PROBLEM DETAILS:
Once the line containing "TOF pin SDA: B7 -> A6" appears, output it and each remaining line of the records below exactly, with no pictures and nothing more.

EXCERPTED RECORDS:
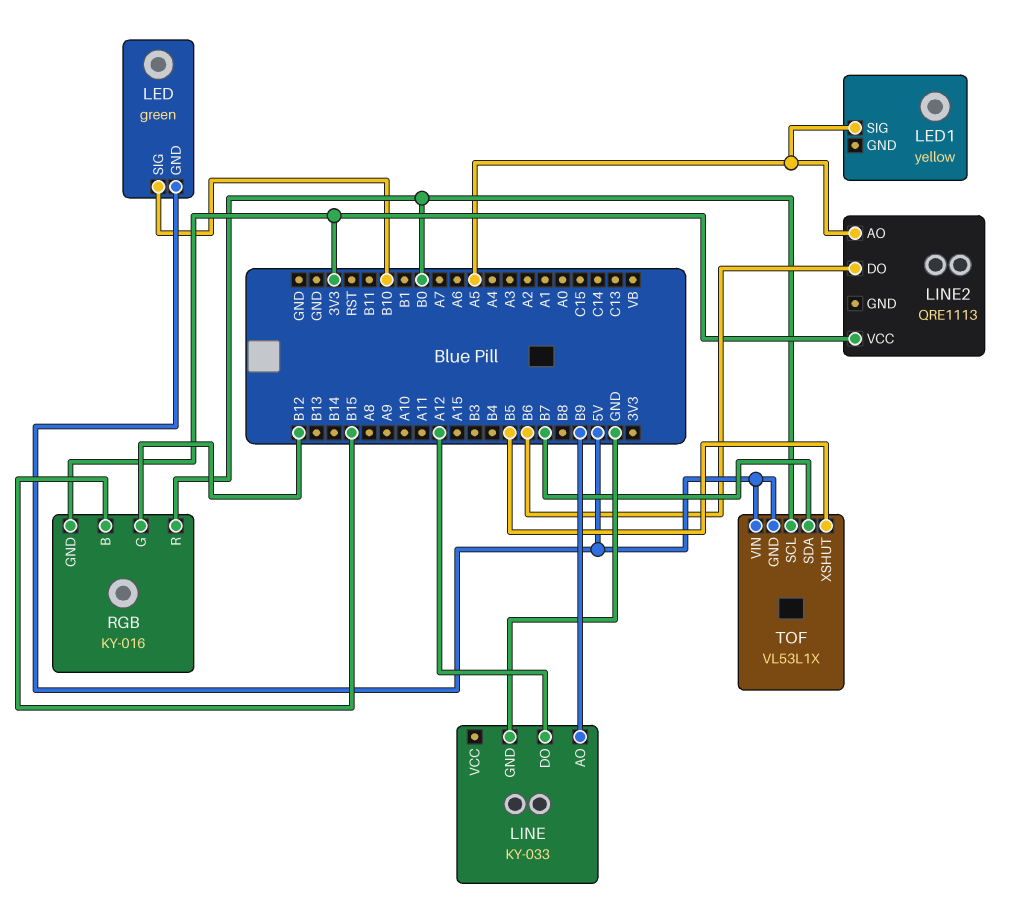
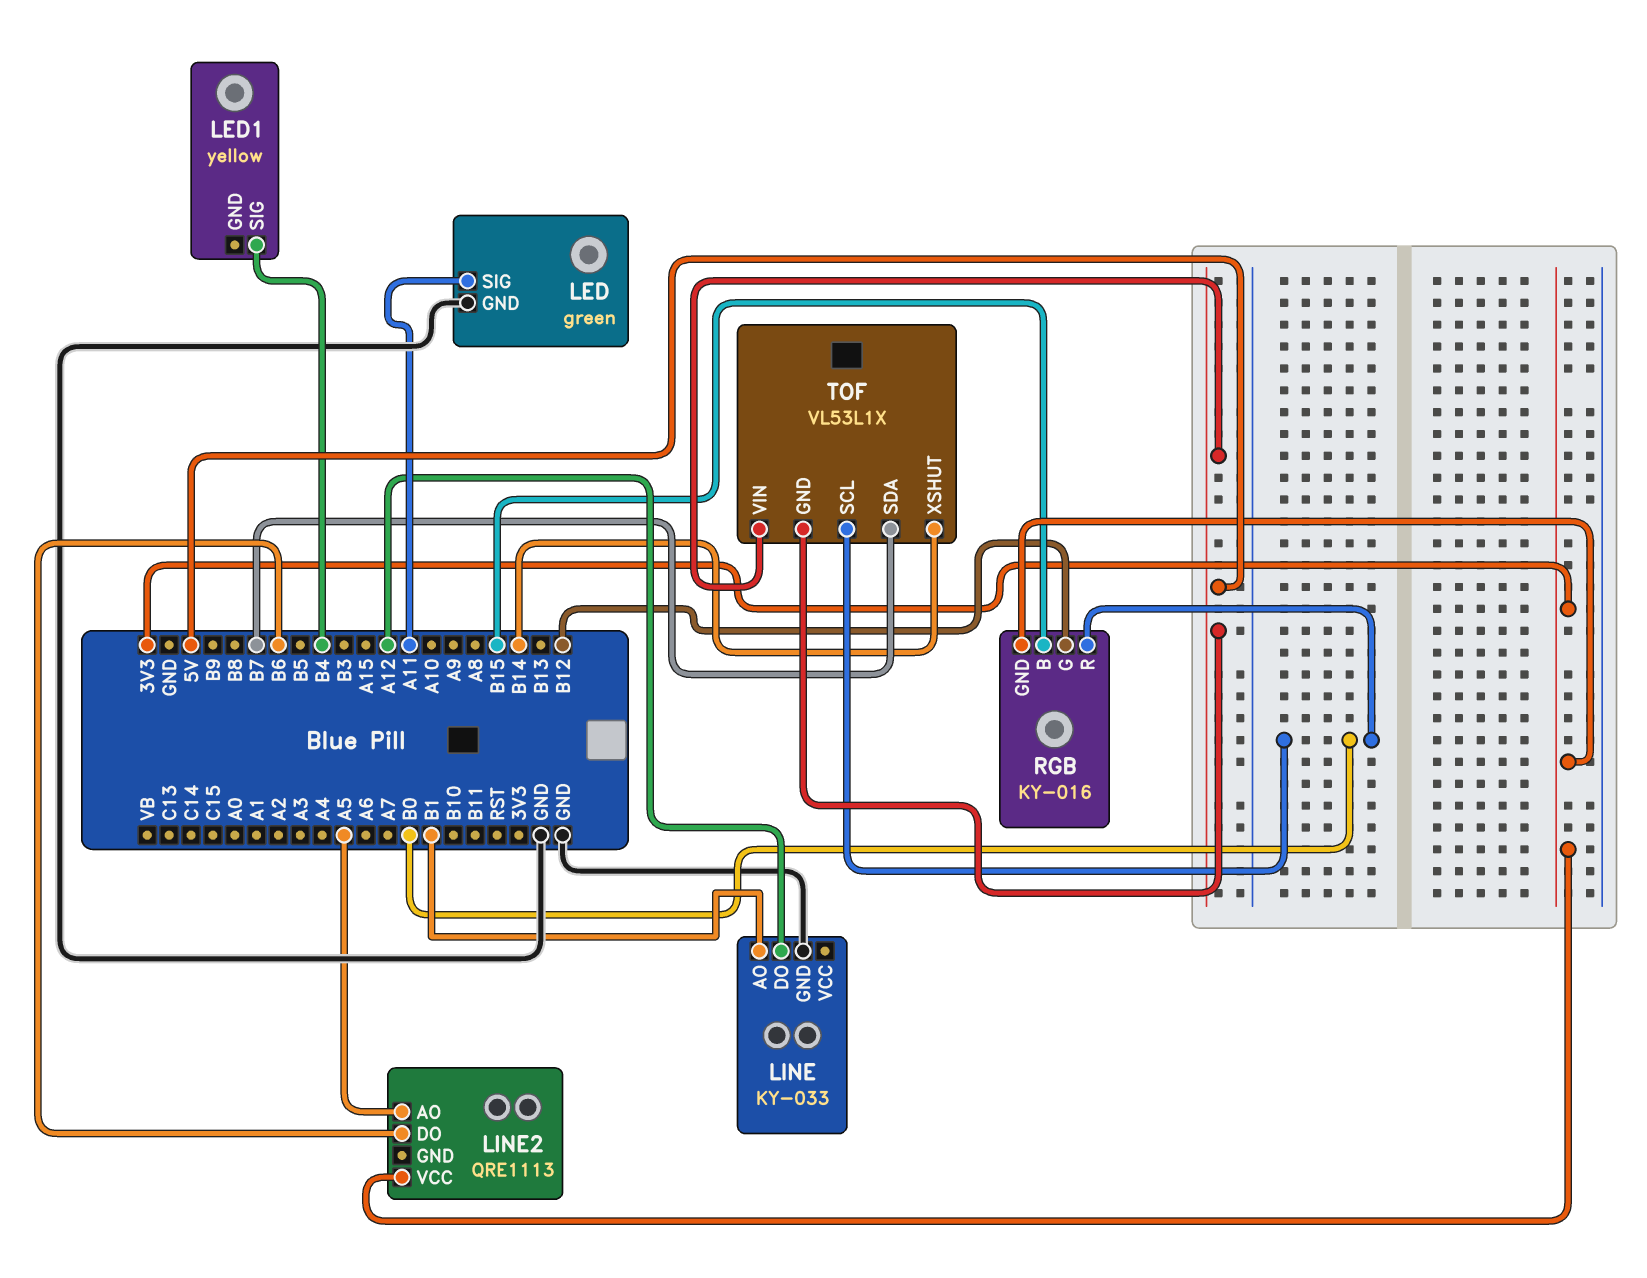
LED pin GND: 5V -> GND
LED pin SIG: B10 -> A11
LED1 pin SIG: A5 -> B4
LINE pin AO: B9 -> B1
TOF pin XSHUT: B5 -> B14

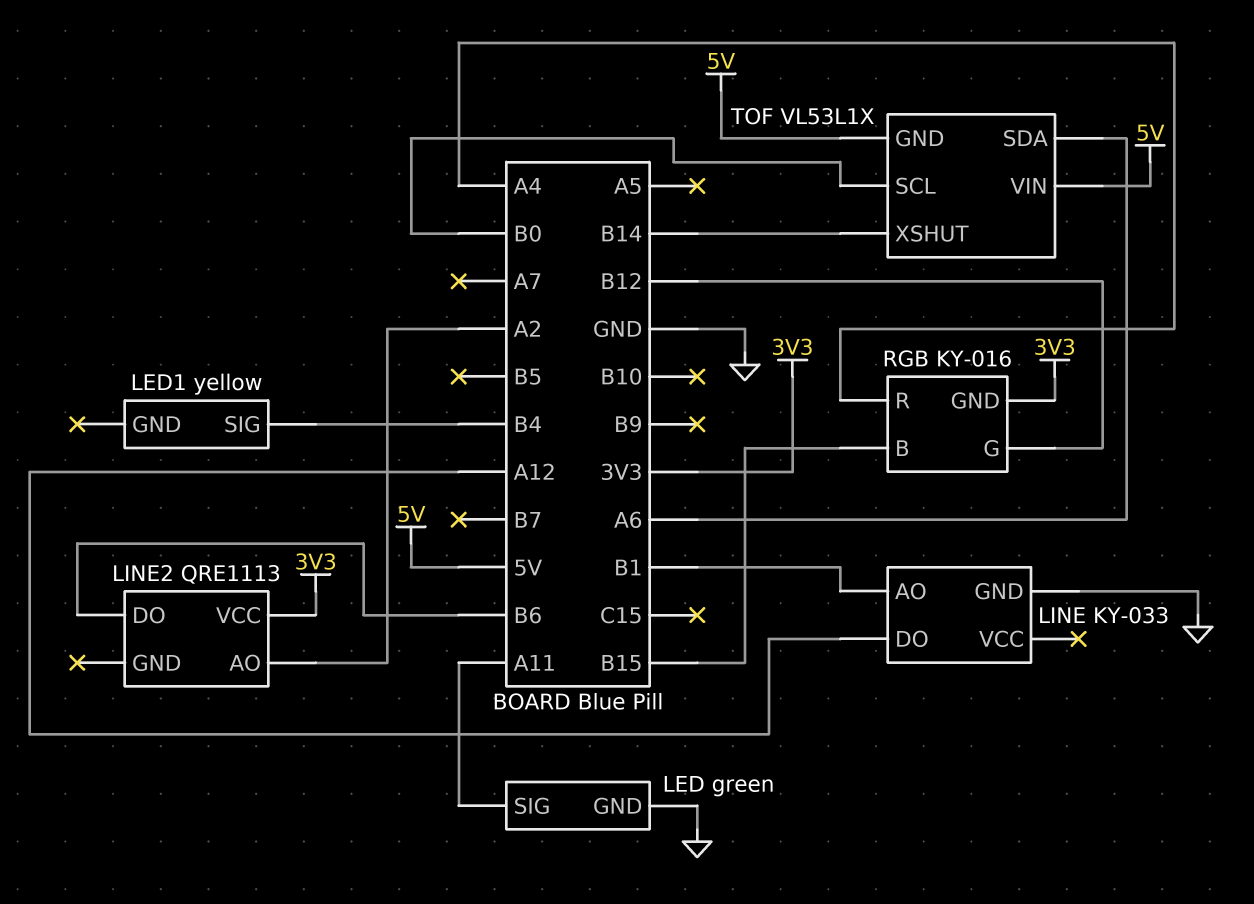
LINE2 pin AO: A5 -> A2
RGB pin R: B0 -> A4
TOF pin SDA: B7 -> A6

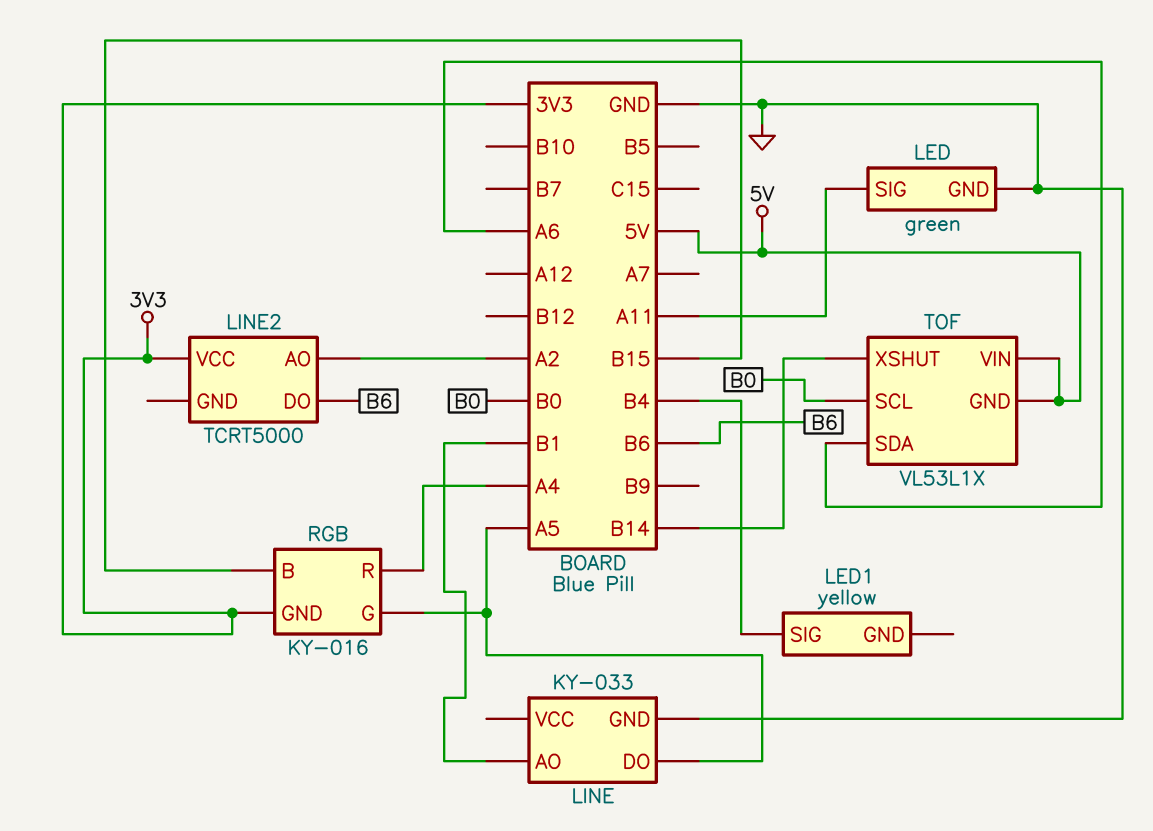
LINE pin DO: A12 -> A5
LINE2: QRE1113 -> TCRT5000
RGB pin G: B12 -> A5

ANSWER TO THIS EXERCISE:
TOF pin SDA: B7 -> A6

LINE pin DO: A12 -> A5
LINE2: QRE1113 -> TCRT5000
RGB pin G: B12 -> A5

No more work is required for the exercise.